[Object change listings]

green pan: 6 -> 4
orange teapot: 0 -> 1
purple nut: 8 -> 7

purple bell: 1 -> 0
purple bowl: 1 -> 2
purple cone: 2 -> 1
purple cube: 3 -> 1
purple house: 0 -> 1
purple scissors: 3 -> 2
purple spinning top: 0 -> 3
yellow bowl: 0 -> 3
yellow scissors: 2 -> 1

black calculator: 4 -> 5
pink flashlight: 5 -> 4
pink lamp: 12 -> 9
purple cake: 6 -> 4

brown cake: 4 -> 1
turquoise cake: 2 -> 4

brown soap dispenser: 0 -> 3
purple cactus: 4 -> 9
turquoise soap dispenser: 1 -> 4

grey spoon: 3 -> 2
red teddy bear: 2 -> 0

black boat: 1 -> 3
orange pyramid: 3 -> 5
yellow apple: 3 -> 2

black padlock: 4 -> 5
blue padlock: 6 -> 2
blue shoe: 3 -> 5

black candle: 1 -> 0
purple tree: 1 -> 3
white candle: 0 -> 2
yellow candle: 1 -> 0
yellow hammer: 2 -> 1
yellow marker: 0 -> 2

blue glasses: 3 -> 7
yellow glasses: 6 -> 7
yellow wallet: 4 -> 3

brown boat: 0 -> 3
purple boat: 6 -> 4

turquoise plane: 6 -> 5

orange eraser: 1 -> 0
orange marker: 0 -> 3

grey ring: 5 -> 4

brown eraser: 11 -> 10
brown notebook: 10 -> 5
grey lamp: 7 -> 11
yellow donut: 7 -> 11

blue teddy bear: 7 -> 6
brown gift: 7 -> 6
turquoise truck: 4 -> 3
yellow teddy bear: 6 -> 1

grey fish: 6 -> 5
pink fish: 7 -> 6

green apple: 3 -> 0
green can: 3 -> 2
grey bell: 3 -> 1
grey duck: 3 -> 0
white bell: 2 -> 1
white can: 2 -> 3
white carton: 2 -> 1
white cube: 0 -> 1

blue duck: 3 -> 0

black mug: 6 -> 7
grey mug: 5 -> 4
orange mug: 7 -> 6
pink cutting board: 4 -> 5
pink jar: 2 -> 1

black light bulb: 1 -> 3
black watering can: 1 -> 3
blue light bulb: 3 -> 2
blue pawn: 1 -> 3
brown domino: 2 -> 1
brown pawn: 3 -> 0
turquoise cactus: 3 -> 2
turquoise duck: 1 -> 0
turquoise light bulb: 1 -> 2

▶ _Exercise goal_:
Read through the entries above and copy each line that has the string "turquoise" in it.

▶ _Output below_:
turquoise cake: 2 -> 4
turquoise soap dispenser: 1 -> 4
turquoise plane: 6 -> 5
turquoise truck: 4 -> 3
turquoise cactus: 3 -> 2
turquoise duck: 1 -> 0
turquoise light bulb: 1 -> 2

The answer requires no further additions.